#### [Your goal]
When the string "white" occurs in a line of the records, show that line.

- - -

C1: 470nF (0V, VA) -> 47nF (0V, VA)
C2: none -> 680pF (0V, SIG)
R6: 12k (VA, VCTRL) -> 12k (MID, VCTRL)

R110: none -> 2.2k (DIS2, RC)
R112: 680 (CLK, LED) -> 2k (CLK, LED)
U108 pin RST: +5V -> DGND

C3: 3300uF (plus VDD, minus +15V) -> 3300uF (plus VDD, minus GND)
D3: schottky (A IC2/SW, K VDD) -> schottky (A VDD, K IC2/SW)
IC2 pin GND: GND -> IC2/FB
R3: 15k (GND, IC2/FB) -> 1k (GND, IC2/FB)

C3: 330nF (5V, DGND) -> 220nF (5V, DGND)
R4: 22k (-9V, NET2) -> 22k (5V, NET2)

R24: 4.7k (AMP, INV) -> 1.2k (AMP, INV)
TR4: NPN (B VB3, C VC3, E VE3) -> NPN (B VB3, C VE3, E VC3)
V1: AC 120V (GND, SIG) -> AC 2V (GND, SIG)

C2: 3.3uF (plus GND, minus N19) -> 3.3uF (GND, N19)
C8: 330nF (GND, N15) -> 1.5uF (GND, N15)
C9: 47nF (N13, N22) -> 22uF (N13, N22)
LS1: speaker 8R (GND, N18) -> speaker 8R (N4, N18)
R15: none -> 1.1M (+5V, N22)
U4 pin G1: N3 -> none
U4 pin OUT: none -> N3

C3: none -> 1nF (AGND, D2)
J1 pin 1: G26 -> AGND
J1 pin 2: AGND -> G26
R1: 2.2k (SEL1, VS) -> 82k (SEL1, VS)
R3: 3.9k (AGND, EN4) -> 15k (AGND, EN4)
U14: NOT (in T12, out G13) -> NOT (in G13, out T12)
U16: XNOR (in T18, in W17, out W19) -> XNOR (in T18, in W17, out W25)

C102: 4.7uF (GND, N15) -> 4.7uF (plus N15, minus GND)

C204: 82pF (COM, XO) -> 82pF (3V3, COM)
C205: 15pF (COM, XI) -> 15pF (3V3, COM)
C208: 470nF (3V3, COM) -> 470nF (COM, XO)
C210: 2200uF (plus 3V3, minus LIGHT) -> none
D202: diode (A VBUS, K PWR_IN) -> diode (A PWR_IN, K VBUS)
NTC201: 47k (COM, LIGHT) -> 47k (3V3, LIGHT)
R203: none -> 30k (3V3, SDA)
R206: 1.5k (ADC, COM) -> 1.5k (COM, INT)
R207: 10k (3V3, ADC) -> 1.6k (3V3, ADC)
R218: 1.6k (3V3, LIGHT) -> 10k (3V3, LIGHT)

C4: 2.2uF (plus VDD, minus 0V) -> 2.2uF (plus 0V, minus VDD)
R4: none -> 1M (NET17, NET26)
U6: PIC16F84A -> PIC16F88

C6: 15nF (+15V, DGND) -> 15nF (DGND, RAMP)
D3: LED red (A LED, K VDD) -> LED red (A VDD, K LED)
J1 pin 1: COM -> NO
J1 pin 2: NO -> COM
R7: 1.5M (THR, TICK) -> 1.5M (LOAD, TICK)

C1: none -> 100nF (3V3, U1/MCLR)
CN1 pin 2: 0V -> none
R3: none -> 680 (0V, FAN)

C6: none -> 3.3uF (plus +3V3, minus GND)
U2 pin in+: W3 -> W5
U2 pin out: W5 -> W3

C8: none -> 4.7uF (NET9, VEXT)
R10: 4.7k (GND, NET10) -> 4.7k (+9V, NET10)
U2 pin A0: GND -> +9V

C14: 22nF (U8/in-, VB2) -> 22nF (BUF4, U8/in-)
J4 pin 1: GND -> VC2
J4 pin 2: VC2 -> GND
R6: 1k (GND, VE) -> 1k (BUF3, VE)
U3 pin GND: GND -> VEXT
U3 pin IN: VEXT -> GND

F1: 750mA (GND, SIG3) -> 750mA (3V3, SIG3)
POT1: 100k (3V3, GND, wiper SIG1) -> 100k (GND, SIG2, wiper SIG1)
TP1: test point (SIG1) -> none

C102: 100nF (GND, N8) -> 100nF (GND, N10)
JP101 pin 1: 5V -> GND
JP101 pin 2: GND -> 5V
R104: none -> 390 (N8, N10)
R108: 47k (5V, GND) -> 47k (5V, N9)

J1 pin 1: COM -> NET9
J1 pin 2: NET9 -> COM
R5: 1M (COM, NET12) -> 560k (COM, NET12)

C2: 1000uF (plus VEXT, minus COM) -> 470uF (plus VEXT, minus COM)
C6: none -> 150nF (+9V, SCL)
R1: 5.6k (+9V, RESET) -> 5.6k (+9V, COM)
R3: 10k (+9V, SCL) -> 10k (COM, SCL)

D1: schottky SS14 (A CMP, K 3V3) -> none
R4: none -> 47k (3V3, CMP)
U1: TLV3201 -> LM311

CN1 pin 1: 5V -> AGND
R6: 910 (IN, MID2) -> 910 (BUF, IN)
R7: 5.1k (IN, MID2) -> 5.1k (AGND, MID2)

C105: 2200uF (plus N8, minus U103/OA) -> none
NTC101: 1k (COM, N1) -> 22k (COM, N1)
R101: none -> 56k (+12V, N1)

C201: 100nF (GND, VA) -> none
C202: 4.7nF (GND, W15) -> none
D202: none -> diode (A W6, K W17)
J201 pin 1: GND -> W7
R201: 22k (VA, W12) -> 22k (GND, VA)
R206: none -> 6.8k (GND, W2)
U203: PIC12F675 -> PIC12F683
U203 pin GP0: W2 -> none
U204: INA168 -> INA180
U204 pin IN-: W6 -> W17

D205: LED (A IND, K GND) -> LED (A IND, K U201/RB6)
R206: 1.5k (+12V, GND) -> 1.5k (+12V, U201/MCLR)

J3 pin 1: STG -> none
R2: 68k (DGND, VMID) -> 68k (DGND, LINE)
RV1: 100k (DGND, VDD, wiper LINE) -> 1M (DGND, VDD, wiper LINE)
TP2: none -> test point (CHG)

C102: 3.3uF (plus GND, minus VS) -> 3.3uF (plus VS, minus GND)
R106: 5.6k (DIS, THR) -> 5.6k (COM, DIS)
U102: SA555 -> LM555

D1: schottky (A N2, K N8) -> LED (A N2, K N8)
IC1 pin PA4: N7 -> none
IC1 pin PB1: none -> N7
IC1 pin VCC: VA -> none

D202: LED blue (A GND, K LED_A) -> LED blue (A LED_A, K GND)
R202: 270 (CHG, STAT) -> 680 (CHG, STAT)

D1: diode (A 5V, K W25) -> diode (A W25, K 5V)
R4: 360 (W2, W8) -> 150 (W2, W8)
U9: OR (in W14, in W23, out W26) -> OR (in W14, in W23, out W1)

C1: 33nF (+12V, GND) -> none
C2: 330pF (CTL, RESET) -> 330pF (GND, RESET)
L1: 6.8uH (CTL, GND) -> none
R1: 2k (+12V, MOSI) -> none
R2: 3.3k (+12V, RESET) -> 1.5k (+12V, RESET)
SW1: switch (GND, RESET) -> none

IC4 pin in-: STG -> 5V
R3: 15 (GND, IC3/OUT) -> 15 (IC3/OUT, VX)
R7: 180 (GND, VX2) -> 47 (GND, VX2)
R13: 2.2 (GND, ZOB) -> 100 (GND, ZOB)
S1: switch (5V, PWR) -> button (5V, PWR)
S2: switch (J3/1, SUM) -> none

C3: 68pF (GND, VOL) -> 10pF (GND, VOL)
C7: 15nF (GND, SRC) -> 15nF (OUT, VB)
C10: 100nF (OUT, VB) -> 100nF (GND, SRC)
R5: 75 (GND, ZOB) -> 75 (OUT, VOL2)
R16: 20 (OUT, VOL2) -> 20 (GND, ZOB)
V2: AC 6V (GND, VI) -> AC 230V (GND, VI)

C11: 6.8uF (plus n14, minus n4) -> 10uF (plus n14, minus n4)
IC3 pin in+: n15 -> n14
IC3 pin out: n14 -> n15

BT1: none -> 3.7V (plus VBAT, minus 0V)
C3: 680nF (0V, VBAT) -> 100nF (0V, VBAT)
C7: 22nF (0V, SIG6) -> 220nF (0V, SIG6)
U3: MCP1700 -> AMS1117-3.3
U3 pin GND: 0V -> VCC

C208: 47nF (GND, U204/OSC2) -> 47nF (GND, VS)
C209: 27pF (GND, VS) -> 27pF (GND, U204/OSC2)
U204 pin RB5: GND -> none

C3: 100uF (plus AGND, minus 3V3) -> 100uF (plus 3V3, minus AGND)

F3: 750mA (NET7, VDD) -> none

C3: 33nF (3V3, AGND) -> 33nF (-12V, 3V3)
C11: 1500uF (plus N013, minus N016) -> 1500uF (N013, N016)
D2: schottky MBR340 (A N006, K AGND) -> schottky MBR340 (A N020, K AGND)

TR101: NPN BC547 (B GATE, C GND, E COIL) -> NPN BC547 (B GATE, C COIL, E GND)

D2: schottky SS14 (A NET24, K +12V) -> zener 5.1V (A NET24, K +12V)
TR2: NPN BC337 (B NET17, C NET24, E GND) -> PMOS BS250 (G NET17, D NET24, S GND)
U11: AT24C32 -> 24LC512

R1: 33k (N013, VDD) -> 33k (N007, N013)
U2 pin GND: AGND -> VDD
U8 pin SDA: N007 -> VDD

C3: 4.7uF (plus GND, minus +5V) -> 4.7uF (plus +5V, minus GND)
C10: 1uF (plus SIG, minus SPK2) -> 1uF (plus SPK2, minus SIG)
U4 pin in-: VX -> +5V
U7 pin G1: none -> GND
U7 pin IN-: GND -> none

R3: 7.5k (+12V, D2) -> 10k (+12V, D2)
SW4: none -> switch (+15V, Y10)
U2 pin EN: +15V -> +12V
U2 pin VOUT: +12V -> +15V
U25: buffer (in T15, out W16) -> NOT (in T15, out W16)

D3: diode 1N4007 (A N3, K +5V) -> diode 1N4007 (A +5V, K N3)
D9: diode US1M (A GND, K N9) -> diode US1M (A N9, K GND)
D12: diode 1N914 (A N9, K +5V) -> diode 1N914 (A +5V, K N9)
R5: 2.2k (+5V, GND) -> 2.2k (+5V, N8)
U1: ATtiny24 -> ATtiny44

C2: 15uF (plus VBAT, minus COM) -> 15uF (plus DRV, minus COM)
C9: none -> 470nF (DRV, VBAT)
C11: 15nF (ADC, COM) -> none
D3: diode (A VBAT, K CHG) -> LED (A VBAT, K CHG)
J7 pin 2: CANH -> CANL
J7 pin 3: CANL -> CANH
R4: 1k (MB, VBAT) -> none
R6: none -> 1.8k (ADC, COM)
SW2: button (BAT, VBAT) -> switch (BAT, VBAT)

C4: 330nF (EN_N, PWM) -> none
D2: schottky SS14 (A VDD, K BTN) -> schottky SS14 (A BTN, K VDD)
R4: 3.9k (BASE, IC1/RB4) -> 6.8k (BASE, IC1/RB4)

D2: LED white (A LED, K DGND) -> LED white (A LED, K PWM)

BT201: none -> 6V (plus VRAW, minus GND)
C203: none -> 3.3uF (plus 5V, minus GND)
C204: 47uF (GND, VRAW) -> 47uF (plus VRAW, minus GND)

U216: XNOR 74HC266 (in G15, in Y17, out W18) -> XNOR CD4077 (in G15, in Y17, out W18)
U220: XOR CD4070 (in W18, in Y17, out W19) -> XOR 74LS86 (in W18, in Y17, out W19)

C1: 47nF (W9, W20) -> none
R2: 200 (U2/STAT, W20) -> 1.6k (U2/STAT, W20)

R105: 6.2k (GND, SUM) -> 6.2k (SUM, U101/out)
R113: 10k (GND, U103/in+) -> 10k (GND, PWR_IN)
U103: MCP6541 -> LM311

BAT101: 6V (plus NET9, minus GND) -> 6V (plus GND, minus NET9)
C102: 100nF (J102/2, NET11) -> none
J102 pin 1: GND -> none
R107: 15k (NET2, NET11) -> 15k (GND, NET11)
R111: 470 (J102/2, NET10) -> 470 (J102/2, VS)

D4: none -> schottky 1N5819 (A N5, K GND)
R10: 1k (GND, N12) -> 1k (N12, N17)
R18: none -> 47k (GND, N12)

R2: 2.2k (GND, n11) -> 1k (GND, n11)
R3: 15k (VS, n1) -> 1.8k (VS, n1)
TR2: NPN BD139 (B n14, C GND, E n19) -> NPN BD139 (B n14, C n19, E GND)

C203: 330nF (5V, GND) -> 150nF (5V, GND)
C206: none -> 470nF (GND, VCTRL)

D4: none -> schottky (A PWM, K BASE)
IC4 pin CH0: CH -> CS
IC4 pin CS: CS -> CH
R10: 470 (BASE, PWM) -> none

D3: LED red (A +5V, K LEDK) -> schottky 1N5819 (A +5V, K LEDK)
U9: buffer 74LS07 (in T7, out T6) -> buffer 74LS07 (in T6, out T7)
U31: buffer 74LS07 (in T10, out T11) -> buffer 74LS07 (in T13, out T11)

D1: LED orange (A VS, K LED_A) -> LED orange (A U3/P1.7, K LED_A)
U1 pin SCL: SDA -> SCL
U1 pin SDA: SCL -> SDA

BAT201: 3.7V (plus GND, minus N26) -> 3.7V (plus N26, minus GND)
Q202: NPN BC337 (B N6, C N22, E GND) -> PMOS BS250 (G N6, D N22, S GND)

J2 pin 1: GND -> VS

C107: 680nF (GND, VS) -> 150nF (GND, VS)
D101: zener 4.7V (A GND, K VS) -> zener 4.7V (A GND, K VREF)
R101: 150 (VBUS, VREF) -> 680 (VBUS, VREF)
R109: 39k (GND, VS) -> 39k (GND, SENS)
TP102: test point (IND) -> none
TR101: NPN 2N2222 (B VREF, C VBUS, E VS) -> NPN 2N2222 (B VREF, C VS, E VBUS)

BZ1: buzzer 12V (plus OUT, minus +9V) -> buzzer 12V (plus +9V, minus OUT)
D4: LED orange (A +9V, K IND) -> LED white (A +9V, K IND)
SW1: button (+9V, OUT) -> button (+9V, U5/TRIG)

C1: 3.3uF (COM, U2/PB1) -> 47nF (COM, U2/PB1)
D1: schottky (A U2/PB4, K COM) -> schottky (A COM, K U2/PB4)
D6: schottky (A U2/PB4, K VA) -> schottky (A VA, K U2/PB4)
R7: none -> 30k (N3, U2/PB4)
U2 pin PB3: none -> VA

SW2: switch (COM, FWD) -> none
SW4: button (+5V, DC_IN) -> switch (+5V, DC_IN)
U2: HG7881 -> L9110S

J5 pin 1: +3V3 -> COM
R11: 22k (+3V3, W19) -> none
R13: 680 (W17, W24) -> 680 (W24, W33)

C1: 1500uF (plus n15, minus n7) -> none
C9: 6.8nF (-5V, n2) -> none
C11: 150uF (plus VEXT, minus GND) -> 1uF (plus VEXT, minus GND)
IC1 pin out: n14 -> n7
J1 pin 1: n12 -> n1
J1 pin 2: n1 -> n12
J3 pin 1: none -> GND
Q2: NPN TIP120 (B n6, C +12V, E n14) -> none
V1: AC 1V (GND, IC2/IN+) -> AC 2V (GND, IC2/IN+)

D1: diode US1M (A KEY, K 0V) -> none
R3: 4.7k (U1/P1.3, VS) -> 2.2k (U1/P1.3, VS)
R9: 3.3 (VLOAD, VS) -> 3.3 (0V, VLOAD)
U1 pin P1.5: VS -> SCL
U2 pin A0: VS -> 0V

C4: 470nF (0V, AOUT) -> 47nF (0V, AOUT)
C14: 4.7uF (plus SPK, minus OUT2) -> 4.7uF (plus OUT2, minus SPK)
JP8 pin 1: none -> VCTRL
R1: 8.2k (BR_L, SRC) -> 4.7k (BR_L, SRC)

- - -

#### [Finished task]
D2: LED white (A LED, K DGND) -> LED white (A LED, K PWM)
D4: LED orange (A +9V, K IND) -> LED white (A +9V, K IND)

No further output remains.